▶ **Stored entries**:
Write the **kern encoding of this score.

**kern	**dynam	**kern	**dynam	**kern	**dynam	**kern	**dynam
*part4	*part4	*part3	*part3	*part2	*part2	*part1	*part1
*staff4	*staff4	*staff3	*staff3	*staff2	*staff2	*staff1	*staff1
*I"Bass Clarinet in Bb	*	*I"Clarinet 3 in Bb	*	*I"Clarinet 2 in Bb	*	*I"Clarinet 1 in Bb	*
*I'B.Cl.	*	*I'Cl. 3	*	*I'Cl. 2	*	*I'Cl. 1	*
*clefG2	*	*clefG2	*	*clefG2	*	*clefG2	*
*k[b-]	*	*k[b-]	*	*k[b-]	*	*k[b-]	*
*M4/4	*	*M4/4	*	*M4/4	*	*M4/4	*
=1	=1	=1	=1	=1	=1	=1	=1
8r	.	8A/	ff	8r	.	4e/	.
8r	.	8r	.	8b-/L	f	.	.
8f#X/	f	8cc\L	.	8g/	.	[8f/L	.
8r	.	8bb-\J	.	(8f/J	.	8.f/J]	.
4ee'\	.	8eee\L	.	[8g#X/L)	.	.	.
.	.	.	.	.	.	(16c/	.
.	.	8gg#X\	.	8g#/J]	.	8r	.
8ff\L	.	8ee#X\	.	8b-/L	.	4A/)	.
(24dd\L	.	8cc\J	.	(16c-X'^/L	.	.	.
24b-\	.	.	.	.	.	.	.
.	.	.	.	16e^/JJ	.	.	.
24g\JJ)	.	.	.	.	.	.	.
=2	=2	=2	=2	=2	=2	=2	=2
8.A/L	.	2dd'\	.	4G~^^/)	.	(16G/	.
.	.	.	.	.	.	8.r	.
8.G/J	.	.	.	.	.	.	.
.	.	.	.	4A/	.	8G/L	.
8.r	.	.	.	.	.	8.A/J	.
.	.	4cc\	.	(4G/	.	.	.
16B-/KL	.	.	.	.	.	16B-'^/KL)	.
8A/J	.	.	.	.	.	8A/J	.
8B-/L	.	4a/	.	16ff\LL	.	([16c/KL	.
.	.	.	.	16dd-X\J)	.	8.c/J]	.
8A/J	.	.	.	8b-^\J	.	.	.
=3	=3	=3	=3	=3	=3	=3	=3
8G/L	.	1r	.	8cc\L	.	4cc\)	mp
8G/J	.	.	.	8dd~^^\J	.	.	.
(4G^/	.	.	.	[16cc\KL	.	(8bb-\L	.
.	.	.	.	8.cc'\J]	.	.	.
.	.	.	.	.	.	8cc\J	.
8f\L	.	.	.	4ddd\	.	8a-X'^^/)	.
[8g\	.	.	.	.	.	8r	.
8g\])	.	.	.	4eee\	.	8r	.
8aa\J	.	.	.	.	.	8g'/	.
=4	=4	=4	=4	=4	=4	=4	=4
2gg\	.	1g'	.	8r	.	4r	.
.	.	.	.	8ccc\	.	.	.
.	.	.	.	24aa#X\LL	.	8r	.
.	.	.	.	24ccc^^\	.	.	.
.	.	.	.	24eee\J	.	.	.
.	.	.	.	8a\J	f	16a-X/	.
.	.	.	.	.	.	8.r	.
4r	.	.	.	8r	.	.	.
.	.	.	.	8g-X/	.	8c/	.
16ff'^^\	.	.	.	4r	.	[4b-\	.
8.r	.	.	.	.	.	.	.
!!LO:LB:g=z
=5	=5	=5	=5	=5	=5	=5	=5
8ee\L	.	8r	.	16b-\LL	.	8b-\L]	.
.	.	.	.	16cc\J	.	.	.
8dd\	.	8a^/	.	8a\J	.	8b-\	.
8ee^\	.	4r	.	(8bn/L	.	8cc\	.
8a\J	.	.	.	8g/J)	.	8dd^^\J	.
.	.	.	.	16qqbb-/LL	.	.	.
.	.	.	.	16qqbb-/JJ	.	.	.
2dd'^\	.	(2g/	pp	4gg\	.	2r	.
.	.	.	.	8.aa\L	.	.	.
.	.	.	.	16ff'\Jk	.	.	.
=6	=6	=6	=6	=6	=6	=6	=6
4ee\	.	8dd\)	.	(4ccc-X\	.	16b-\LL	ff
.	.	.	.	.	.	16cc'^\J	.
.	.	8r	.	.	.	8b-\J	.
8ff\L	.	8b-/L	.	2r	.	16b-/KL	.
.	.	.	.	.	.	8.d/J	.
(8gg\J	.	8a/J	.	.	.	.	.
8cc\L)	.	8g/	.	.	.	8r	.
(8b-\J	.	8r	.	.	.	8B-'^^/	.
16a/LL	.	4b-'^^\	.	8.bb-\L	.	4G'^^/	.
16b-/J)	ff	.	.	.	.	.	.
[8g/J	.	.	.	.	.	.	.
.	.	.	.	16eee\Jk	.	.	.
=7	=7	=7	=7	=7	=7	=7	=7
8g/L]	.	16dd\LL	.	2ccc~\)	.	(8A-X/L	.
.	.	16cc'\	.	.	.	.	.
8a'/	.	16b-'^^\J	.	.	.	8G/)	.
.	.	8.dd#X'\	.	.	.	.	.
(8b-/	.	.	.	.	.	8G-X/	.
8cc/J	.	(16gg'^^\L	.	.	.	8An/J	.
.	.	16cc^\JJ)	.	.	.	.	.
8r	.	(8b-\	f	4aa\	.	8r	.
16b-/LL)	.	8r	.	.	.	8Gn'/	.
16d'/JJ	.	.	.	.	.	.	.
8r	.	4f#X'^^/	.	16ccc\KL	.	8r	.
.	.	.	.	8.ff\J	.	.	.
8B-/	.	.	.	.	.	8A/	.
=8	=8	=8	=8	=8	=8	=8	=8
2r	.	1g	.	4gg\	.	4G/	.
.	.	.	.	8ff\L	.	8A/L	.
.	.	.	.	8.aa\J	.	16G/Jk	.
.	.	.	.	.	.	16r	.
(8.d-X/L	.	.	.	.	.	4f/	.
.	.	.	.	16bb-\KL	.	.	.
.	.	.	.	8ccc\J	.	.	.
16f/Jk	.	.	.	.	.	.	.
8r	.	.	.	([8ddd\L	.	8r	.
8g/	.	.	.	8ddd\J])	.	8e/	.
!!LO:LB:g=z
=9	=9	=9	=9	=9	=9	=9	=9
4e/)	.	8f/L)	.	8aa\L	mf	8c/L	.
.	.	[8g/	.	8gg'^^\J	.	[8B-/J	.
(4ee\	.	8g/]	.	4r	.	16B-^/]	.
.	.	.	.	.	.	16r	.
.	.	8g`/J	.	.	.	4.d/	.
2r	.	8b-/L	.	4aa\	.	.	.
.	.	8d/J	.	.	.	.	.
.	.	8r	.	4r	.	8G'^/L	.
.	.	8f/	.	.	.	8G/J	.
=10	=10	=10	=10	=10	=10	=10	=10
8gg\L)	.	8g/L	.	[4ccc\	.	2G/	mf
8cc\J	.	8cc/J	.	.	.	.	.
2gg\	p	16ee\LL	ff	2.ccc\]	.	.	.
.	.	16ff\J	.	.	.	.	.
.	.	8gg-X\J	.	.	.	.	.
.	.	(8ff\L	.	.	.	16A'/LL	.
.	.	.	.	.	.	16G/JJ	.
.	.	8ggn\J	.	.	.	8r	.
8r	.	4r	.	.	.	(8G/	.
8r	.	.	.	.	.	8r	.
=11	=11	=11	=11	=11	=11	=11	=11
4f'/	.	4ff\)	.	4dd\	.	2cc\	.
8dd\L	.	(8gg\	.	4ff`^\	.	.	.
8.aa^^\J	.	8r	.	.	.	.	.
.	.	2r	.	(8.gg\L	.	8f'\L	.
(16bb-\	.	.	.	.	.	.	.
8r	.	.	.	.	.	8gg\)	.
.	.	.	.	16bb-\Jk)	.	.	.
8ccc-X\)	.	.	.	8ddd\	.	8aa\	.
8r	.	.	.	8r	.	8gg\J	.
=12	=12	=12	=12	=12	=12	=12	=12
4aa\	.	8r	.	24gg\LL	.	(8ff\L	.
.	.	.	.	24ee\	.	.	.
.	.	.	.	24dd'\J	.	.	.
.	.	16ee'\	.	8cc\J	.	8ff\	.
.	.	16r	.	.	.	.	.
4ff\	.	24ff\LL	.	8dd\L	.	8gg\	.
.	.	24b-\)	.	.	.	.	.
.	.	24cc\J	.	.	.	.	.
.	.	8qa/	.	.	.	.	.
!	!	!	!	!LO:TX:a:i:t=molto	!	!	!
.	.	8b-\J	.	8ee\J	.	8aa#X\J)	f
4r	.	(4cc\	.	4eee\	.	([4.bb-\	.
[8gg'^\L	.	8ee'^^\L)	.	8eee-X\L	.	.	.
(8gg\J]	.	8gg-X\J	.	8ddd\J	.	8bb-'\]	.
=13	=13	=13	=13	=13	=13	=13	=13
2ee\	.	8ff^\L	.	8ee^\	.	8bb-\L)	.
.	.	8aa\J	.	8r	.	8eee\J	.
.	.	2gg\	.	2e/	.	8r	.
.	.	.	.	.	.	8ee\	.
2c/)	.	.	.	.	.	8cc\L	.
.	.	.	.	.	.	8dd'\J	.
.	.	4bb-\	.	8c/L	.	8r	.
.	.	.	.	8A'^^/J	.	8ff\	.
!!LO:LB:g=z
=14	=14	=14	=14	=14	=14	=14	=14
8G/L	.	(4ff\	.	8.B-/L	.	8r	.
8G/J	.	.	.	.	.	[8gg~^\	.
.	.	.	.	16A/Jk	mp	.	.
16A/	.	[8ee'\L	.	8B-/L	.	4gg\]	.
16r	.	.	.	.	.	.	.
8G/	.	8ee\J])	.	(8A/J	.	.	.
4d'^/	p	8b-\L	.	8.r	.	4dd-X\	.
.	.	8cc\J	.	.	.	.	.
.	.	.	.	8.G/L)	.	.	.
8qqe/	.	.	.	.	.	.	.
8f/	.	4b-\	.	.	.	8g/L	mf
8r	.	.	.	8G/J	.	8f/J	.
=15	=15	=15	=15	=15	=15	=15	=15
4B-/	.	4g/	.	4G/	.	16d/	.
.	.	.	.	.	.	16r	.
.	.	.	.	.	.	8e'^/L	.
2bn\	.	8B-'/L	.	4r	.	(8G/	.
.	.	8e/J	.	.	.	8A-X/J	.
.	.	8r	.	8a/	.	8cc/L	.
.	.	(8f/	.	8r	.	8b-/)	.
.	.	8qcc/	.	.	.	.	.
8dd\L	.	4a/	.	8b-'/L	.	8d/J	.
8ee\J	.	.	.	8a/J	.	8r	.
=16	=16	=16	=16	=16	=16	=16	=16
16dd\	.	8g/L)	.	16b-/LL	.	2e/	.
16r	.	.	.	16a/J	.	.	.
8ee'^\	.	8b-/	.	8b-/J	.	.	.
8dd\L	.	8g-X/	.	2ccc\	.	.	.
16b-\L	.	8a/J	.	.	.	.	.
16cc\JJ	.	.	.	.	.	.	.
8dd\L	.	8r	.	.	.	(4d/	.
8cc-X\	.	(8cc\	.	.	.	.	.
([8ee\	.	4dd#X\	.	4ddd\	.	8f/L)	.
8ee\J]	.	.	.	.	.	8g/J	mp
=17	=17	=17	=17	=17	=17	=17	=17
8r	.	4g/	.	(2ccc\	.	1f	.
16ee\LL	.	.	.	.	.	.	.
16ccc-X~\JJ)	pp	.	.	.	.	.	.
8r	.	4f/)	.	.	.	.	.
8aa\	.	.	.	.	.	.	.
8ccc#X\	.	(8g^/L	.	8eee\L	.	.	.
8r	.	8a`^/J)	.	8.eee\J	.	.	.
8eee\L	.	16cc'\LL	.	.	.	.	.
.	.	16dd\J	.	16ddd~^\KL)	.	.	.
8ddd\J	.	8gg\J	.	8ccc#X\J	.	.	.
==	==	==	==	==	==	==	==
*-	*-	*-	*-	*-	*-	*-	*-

▶ **To be done**: Extract each line in the stored entries above that contains the string "kern".

▶ **Reply**:
Write the **kern encoding of this score.
**kern	**dynam	**kern	**dynam	**kern	**dynam	**kern	**dynam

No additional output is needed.